-- begin --
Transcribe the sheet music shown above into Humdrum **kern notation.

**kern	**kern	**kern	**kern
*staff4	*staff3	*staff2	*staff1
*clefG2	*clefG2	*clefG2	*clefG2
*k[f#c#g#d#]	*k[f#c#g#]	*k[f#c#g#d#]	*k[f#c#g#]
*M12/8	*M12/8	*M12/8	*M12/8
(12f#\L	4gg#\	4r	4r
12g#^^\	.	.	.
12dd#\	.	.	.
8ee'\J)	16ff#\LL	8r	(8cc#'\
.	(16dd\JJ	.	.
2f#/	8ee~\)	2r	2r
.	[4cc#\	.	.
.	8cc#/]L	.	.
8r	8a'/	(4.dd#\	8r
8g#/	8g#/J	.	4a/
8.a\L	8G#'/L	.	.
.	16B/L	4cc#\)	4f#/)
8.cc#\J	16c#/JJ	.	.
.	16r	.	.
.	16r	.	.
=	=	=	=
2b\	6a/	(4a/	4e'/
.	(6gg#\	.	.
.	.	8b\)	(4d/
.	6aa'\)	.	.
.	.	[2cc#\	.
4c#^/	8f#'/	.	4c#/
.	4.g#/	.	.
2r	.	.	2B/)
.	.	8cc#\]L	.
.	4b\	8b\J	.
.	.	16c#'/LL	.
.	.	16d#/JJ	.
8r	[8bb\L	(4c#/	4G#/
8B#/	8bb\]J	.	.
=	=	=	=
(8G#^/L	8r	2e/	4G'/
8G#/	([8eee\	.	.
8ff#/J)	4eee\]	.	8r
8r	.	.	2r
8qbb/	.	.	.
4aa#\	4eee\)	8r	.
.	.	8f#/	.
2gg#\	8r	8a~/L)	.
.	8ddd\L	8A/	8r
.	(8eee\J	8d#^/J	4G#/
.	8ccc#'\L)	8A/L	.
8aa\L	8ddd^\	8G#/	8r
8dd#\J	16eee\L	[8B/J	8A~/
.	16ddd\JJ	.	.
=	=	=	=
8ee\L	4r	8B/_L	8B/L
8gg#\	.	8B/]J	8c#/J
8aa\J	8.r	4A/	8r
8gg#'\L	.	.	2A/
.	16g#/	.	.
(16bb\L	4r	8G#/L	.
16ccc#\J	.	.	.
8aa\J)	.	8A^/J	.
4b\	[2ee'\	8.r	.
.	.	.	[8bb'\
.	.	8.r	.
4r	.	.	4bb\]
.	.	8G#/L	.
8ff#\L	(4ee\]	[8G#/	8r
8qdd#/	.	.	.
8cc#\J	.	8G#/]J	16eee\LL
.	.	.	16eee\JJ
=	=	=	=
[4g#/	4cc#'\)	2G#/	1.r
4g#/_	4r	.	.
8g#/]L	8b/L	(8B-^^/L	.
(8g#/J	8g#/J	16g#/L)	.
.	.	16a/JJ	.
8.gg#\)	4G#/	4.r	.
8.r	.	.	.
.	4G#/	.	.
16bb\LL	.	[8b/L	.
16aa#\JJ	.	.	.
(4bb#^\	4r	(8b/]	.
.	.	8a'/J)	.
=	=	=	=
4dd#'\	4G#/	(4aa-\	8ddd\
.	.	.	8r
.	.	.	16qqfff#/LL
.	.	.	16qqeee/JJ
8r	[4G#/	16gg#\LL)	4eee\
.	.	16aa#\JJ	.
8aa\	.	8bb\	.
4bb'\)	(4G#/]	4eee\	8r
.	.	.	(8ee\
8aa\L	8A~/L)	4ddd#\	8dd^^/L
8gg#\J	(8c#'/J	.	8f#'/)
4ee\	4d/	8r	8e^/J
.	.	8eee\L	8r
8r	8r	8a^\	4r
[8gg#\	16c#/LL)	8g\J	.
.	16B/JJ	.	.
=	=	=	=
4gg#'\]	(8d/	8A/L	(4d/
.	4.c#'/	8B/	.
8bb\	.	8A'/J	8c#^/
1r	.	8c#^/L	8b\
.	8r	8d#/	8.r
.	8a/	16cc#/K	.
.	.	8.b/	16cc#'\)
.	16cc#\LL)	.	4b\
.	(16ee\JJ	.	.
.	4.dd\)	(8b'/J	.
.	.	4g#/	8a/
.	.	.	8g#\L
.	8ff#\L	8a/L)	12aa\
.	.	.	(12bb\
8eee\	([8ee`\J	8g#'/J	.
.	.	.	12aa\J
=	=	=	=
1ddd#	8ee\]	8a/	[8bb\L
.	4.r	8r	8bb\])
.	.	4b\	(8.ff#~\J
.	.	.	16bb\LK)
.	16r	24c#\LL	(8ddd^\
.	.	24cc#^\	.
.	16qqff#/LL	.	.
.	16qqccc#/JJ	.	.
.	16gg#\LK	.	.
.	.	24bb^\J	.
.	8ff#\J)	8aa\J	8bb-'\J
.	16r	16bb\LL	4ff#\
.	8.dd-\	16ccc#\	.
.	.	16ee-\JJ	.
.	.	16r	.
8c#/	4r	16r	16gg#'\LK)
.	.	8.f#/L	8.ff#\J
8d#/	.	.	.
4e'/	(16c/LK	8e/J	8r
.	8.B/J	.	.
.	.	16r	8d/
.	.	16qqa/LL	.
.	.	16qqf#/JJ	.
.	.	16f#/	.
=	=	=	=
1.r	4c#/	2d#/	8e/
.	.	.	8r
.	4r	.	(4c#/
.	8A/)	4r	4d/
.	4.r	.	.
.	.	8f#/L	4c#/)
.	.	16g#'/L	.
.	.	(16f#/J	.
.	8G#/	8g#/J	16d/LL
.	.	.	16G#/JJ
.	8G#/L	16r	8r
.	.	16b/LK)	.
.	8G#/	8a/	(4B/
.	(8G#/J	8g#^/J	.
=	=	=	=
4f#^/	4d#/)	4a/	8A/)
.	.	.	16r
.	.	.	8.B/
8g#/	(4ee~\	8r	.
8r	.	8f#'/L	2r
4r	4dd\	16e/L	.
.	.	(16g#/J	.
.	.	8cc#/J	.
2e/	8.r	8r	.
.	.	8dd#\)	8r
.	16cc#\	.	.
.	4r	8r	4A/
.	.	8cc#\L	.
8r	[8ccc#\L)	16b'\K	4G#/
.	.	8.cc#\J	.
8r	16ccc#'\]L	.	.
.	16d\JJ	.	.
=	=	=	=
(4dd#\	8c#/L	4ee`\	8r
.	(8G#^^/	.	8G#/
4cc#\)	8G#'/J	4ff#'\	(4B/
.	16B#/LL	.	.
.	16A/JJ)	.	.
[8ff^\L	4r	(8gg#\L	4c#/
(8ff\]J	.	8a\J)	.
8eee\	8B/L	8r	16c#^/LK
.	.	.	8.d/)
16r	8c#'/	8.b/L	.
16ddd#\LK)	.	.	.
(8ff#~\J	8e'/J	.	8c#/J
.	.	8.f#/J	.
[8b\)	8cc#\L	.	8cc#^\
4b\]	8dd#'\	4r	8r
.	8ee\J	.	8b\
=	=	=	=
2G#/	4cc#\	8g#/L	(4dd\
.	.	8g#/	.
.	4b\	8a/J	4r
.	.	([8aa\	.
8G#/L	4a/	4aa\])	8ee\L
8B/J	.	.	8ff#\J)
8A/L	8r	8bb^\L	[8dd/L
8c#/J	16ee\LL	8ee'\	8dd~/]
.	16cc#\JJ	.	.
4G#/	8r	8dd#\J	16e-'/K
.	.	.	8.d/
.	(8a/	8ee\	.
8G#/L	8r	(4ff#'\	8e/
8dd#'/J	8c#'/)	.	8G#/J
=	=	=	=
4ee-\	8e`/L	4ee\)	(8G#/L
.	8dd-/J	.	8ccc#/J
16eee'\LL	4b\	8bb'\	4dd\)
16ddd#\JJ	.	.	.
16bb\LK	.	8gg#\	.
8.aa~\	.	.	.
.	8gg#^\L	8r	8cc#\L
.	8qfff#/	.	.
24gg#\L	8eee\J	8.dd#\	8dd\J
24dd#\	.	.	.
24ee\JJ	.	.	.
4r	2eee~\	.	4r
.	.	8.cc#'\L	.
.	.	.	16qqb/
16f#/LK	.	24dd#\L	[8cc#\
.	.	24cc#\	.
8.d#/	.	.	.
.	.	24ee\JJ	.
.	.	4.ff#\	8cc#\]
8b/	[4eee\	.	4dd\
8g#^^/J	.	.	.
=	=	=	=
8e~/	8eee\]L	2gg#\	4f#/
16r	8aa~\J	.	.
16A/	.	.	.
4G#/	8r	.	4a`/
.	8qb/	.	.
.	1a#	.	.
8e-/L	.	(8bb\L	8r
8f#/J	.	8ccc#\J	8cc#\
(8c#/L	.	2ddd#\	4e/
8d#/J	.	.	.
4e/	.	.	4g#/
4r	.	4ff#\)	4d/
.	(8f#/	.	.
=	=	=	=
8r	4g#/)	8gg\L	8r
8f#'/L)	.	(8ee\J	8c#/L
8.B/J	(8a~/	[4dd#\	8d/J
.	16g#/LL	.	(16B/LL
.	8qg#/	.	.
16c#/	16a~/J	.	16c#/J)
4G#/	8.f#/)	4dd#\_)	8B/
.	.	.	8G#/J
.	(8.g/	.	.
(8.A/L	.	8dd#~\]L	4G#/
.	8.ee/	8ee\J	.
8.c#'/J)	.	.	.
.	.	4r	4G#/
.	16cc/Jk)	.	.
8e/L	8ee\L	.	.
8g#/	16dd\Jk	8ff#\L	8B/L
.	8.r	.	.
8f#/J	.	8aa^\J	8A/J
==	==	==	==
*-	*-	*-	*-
-- end --
What is needed: Count the lines in the listing above that contain the string "kern". Give only the number.

Solution to the problem: 2